Start of Input records

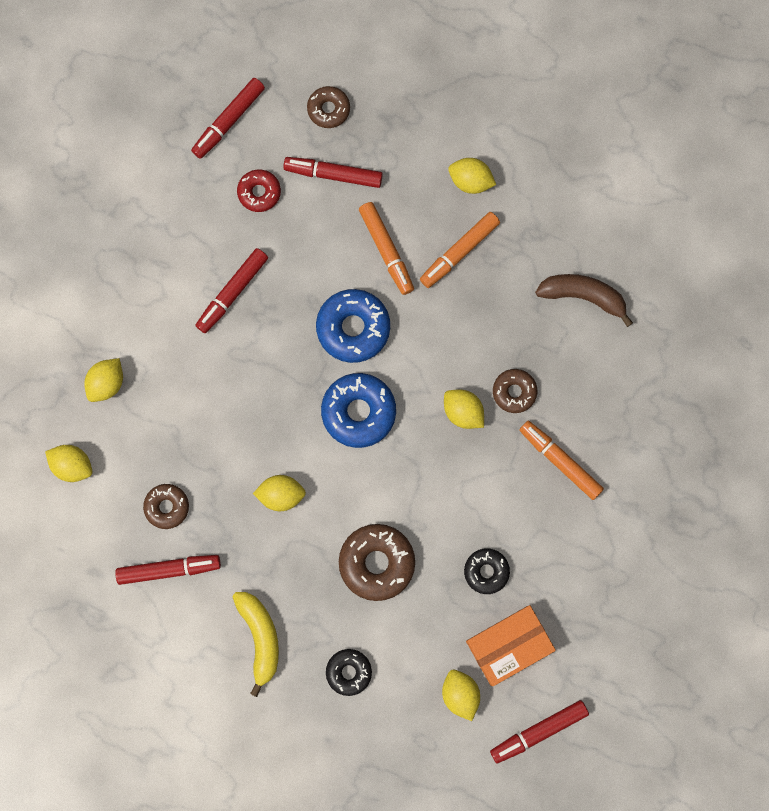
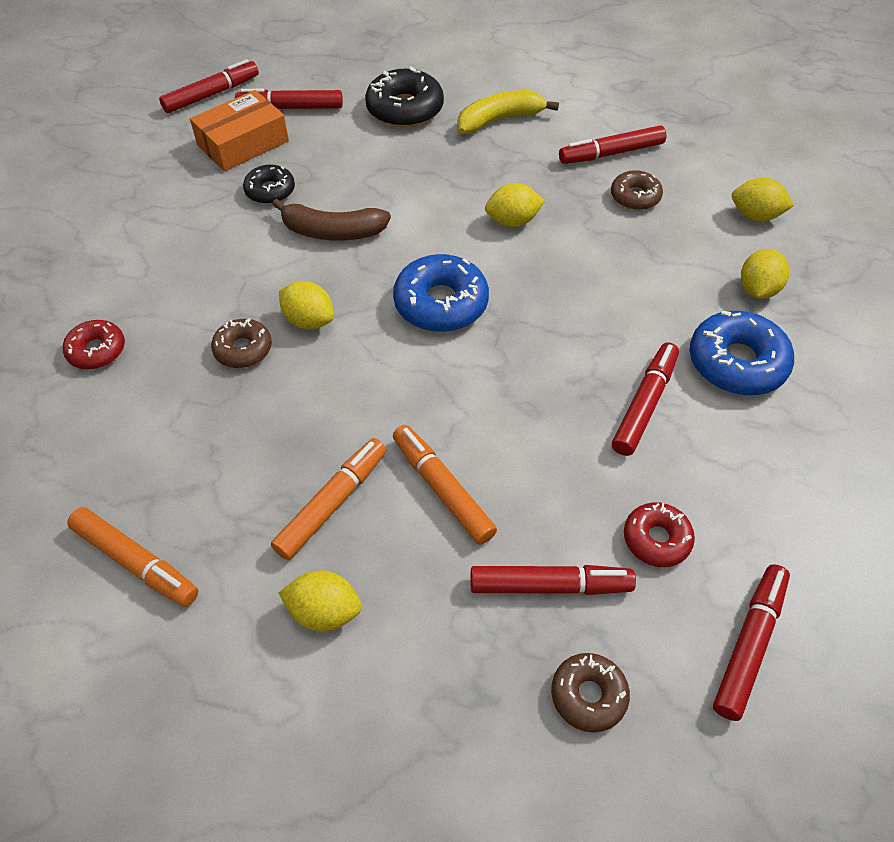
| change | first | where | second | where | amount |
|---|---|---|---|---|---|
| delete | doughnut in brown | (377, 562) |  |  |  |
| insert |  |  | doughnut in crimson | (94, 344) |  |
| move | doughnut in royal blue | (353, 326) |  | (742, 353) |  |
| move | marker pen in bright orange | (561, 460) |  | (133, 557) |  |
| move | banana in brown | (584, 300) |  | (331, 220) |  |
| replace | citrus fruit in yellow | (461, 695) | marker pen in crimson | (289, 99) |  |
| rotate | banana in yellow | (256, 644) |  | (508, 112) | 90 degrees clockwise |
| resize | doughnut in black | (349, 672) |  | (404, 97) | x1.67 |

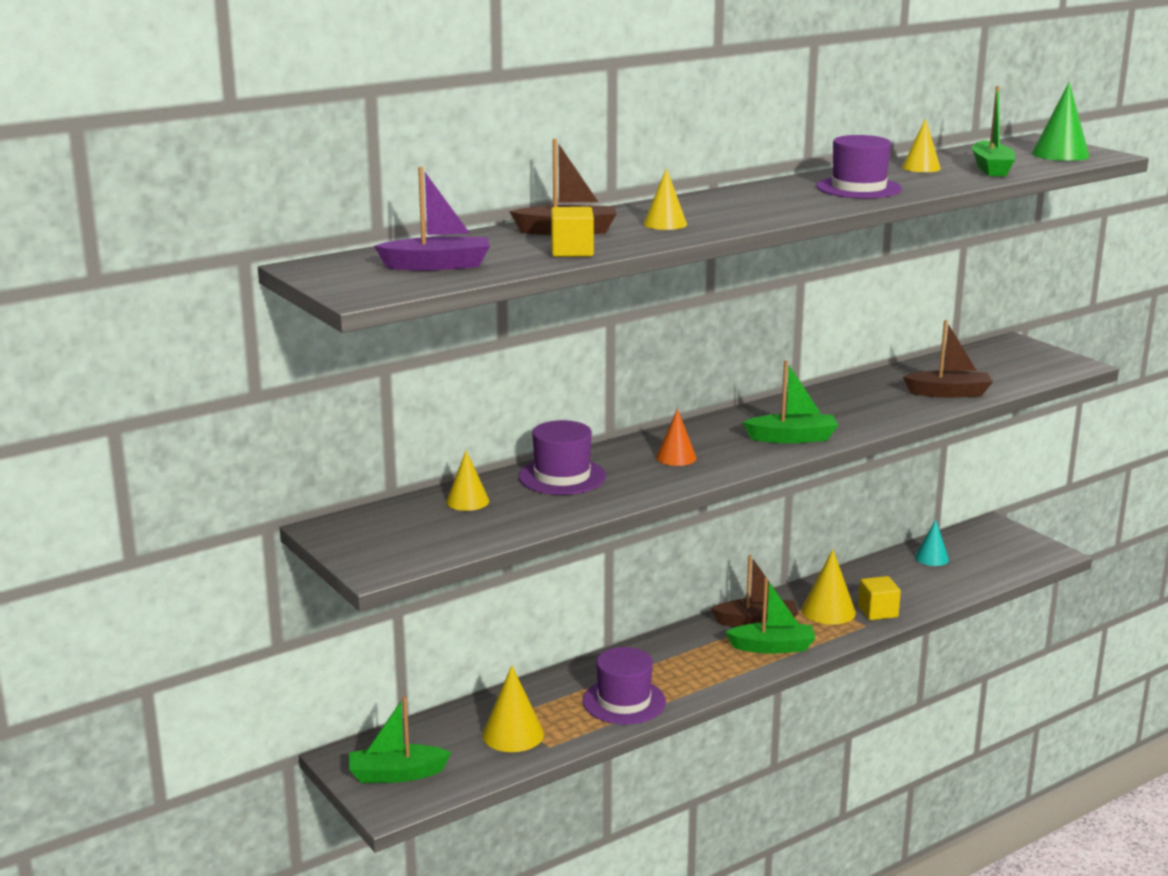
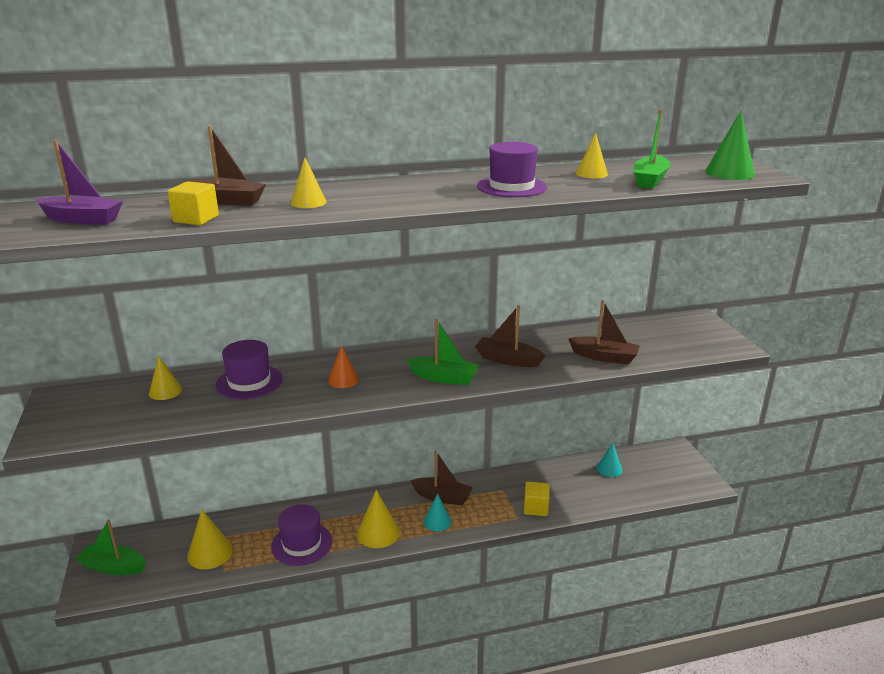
| change | first | where | second | where | amount |
|---|---|---|---|---|---|
| insert |  |  | boat in brown | (510, 336) |  |
| move | cone shape in yellow | (829, 587) |  | (378, 519) |  |
| replace | boat in leaf-green | (770, 616) | cone shape in turquoise | (437, 512) |  |

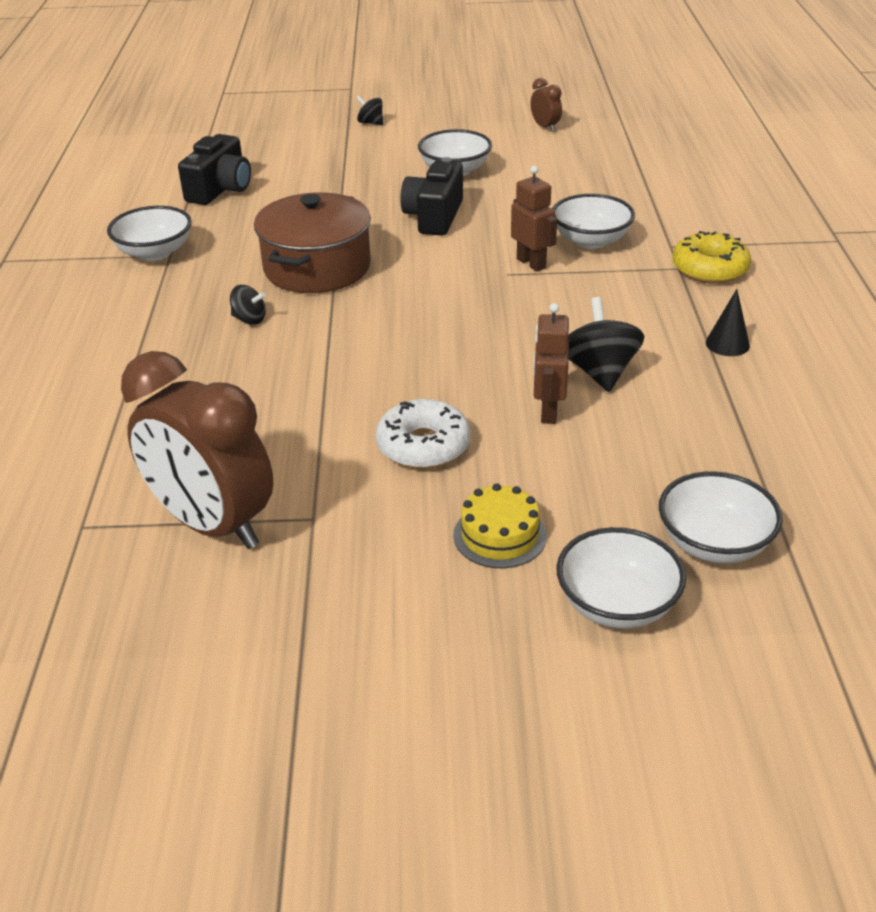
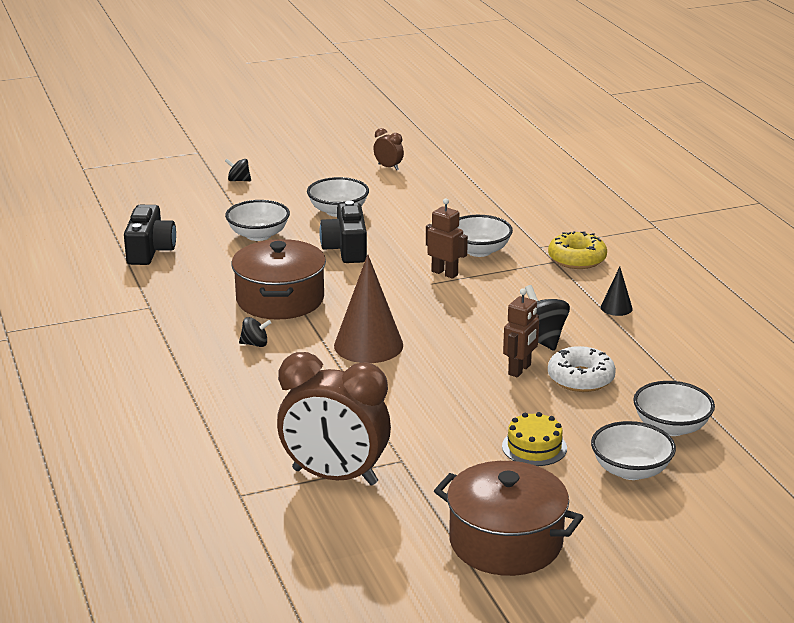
| change | first | where | second | where | amount |
|---|---|---|---|---|---|
| insert |  |  | cone shape in brown | (368, 308) |  |
| insert |  |  | stockpot in brown | (508, 518) |  |
| move | serving bowl in white | (149, 233) |  | (257, 220) |  |
| move | doughnut in white | (423, 434) |  | (582, 369) |  |
| rotate | robot figure in brown | (551, 363) |  | (521, 332) | 135 degrees counterclockwise |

End of Input records

Try it -> Print exactly the line containing "replace | citrus" and every line after it through the final line above, and leave all pictures out.

Exercise output ->
| replace | citrus fruit in yellow | (461, 695) | marker pen in crimson | (289, 99) |  |
| rotate | banana in yellow | (256, 644) |  | (508, 112) | 90 degrees clockwise |
| resize | doughnut in black | (349, 672) |  | (404, 97) | x1.67 |

| change | first | where | second | where | amount |
|---|---|---|---|---|---|
| insert |  |  | boat in brown | (510, 336) |  |
| move | cone shape in yellow | (829, 587) |  | (378, 519) |  |
| replace | boat in leaf-green | (770, 616) | cone shape in turquoise | (437, 512) |  |

| change | first | where | second | where | amount |
|---|---|---|---|---|---|
| insert |  |  | cone shape in brown | (368, 308) |  |
| insert |  |  | stockpot in brown | (508, 518) |  |
| move | serving bowl in white | (149, 233) |  | (257, 220) |  |
| move | doughnut in white | (423, 434) |  | (582, 369) |  |
| rotate | robot figure in brown | (551, 363) |  | (521, 332) | 135 degrees counterclockwise |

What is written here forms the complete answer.